Your goal: The copy should begin at the line containing "none -> brown banana [416,156,456,204]" and end at the last line of the material. Please reproduce those lines exactly and keep pictures out.

Supplied material below:

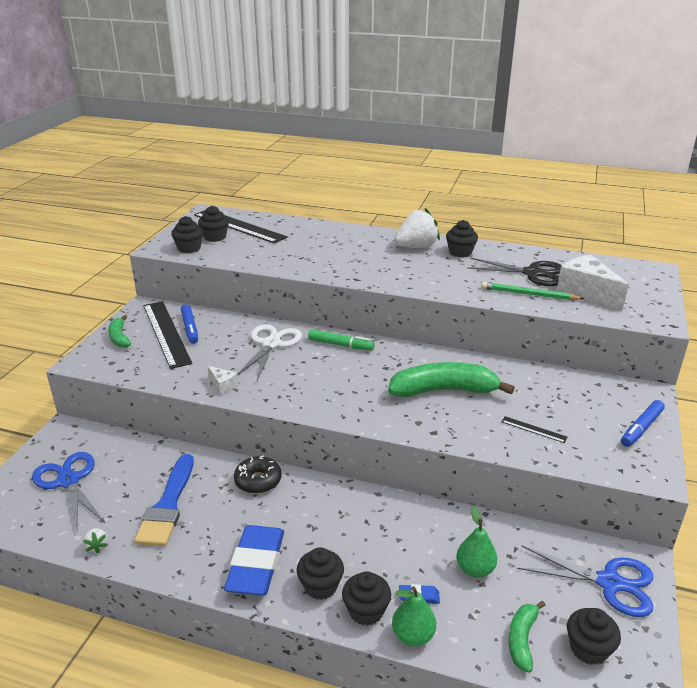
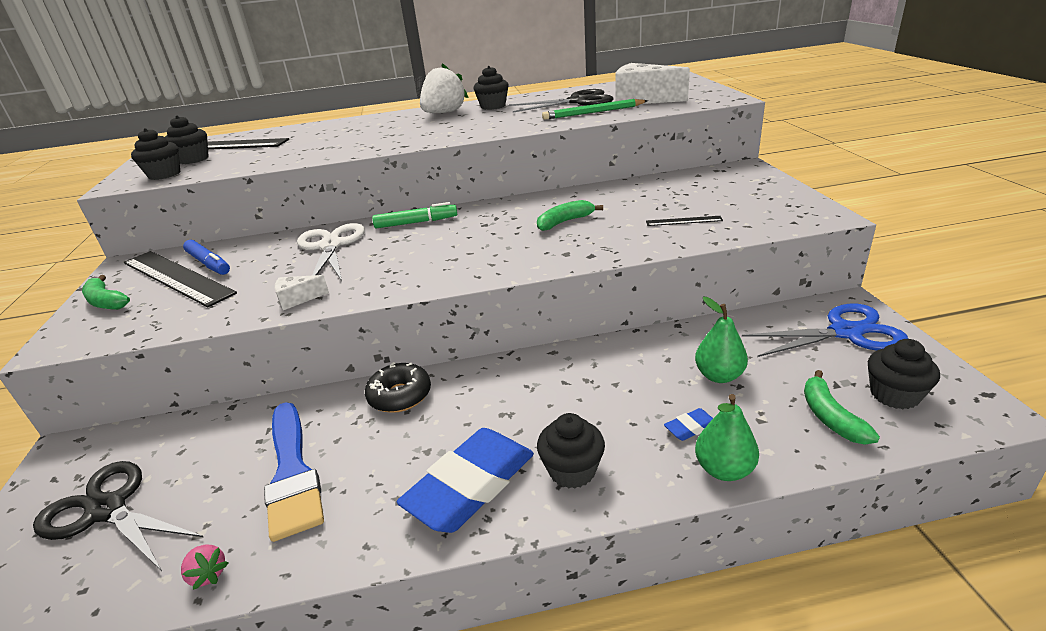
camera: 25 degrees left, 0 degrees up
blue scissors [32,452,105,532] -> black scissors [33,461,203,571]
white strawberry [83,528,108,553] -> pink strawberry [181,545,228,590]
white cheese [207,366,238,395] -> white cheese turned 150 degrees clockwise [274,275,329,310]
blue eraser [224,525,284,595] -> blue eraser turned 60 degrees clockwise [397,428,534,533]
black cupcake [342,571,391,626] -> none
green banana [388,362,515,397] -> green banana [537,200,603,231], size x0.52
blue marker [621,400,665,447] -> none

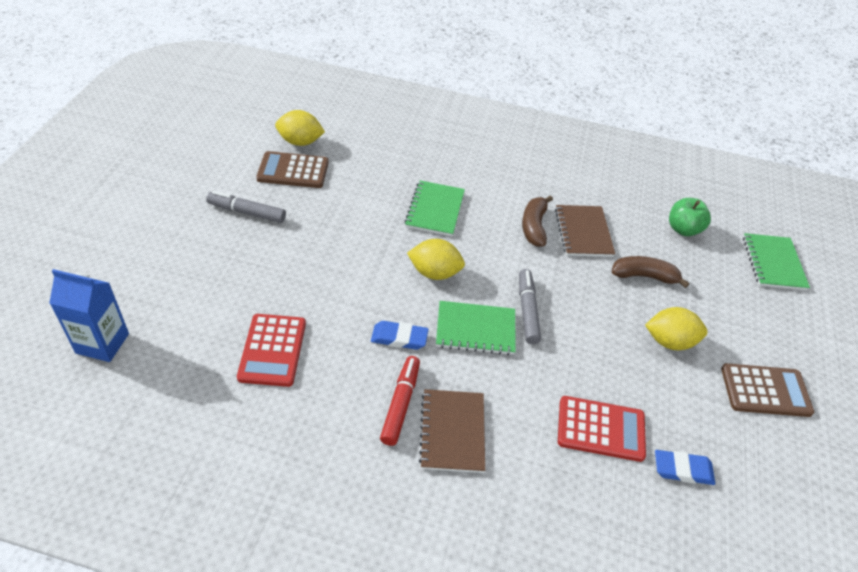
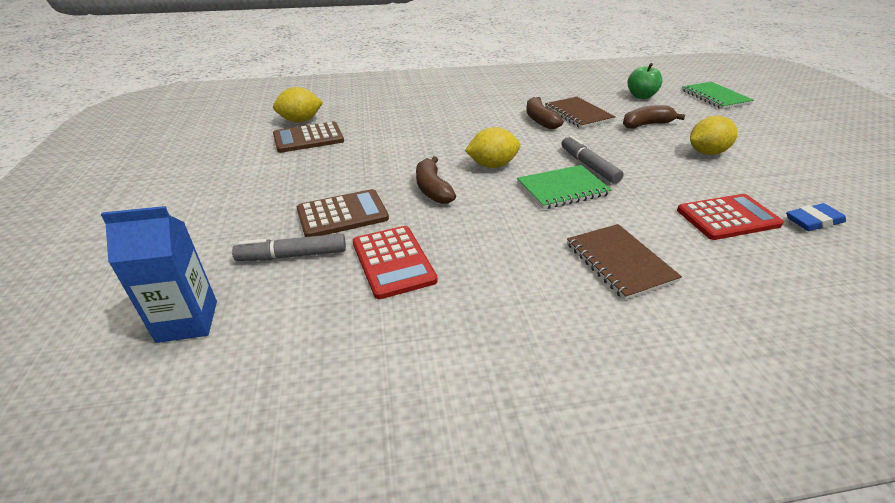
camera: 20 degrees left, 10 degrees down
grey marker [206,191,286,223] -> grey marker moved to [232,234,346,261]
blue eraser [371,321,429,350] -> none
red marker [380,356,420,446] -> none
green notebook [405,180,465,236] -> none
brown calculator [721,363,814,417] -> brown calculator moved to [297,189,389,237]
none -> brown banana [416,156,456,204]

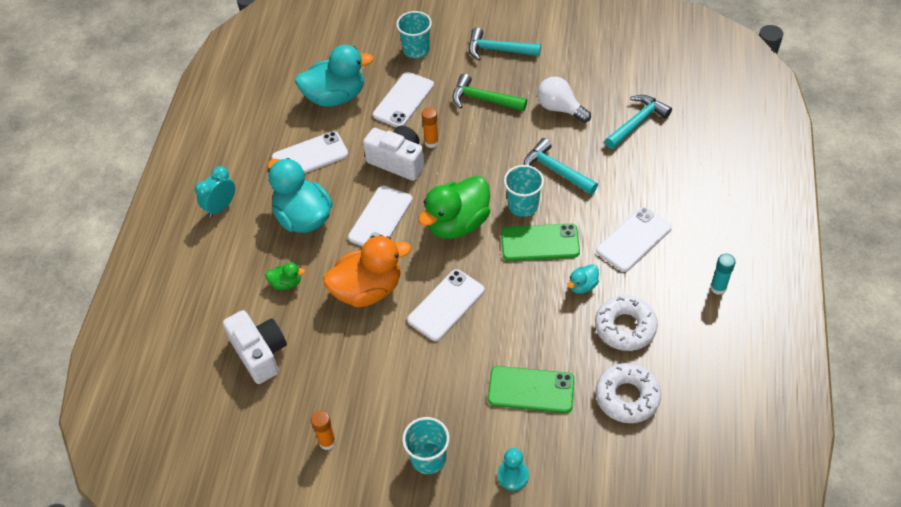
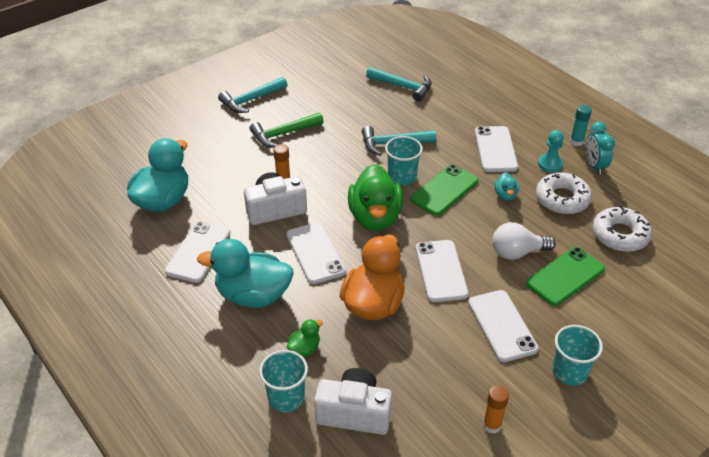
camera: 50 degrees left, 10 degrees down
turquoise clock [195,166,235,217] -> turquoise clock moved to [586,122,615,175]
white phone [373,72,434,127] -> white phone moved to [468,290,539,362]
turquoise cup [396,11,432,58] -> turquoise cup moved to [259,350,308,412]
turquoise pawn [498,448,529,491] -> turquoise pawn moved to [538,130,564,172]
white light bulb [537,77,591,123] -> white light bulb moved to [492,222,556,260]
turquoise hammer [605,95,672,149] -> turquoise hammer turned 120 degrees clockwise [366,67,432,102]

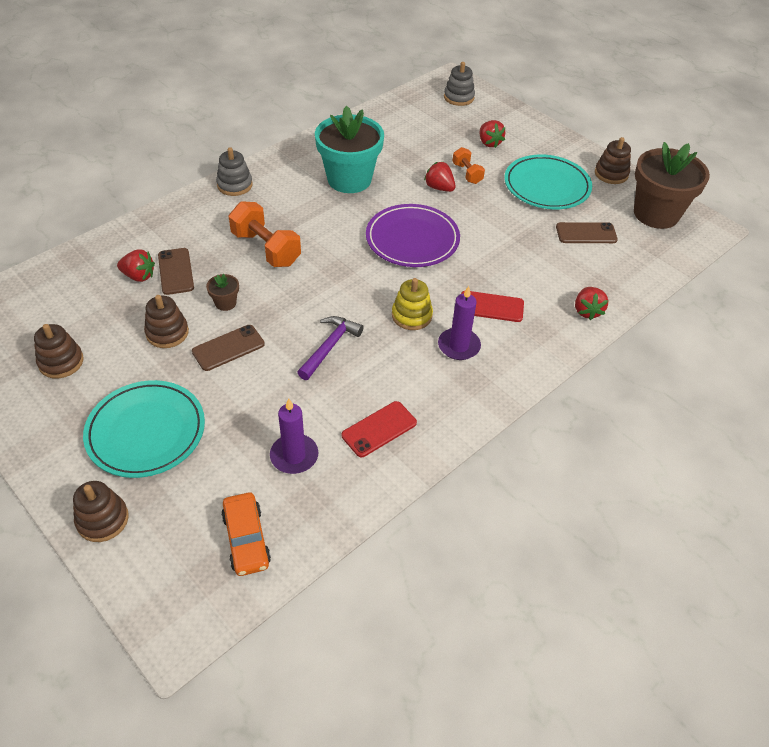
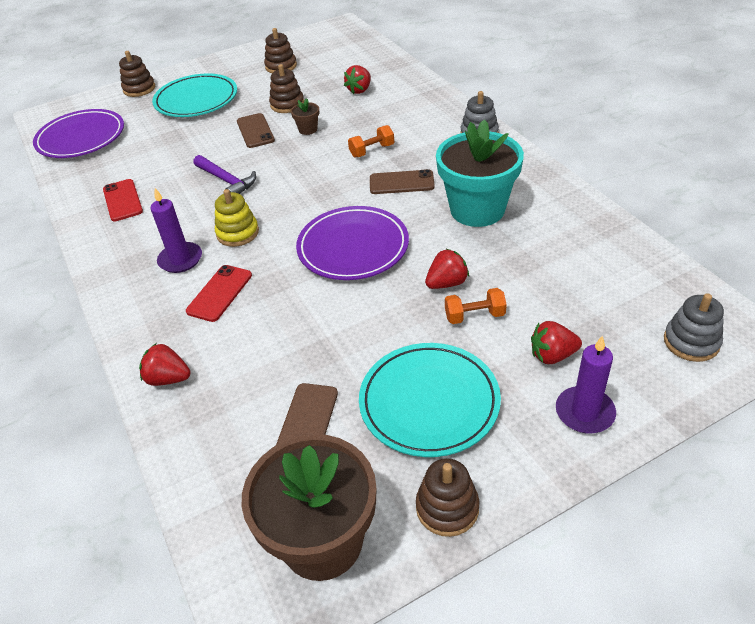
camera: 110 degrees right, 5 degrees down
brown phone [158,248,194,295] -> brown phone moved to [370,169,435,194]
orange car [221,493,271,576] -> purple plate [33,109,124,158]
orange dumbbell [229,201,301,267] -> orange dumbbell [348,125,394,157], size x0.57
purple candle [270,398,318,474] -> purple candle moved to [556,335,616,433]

End of Supplied material.

Your solution:
none -> brown banana [416,156,456,204]

camera: 50 degrees left, 10 degrees down
turquoise clock [195,166,235,217] -> turquoise clock moved to [586,122,615,175]
white phone [373,72,434,127] -> white phone moved to [468,290,539,362]
turquoise cup [396,11,432,58] -> turquoise cup moved to [259,350,308,412]
turquoise pawn [498,448,529,491] -> turquoise pawn moved to [538,130,564,172]
white light bulb [537,77,591,123] -> white light bulb moved to [492,222,556,260]
turquoise hammer [605,95,672,149] -> turquoise hammer turned 120 degrees clockwise [366,67,432,102]

camera: 110 degrees right, 5 degrees down
brown phone [158,248,194,295] -> brown phone moved to [370,169,435,194]
orange car [221,493,271,576] -> purple plate [33,109,124,158]
orange dumbbell [229,201,301,267] -> orange dumbbell [348,125,394,157], size x0.57
purple candle [270,398,318,474] -> purple candle moved to [556,335,616,433]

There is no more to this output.